Dataset entries -
[Start of Attachment]

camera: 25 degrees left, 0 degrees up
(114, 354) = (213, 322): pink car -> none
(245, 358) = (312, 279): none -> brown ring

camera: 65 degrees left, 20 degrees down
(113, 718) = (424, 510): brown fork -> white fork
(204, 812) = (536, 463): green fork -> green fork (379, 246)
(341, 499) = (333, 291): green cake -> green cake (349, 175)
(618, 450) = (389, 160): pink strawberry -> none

[End of Attachment]
[Start of Attachment]

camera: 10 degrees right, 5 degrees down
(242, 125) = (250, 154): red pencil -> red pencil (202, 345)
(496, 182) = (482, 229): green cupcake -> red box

[End of Attachment]
[Start of Attachment]

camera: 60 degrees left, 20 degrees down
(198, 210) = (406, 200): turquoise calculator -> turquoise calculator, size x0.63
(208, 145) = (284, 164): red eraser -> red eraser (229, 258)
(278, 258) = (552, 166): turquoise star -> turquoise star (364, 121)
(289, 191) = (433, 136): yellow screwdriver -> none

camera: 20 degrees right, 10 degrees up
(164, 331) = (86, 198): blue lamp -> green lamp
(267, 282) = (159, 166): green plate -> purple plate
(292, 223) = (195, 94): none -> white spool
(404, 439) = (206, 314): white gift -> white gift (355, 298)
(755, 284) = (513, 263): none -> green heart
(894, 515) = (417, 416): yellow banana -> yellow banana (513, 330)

[End of Attachment]

Task directions - From the records above, print only the lines between the one holding "(164, 331) = (86, 198): blue" and the one holding "(894, 515) = (417, 416): yellow", inclusive, exactly as they stand.

Output below -
(164, 331) = (86, 198): blue lamp -> green lamp
(267, 282) = (159, 166): green plate -> purple plate
(292, 223) = (195, 94): none -> white spool
(404, 439) = (206, 314): white gift -> white gift (355, 298)
(755, 284) = (513, 263): none -> green heart
(894, 515) = (417, 416): yellow banana -> yellow banana (513, 330)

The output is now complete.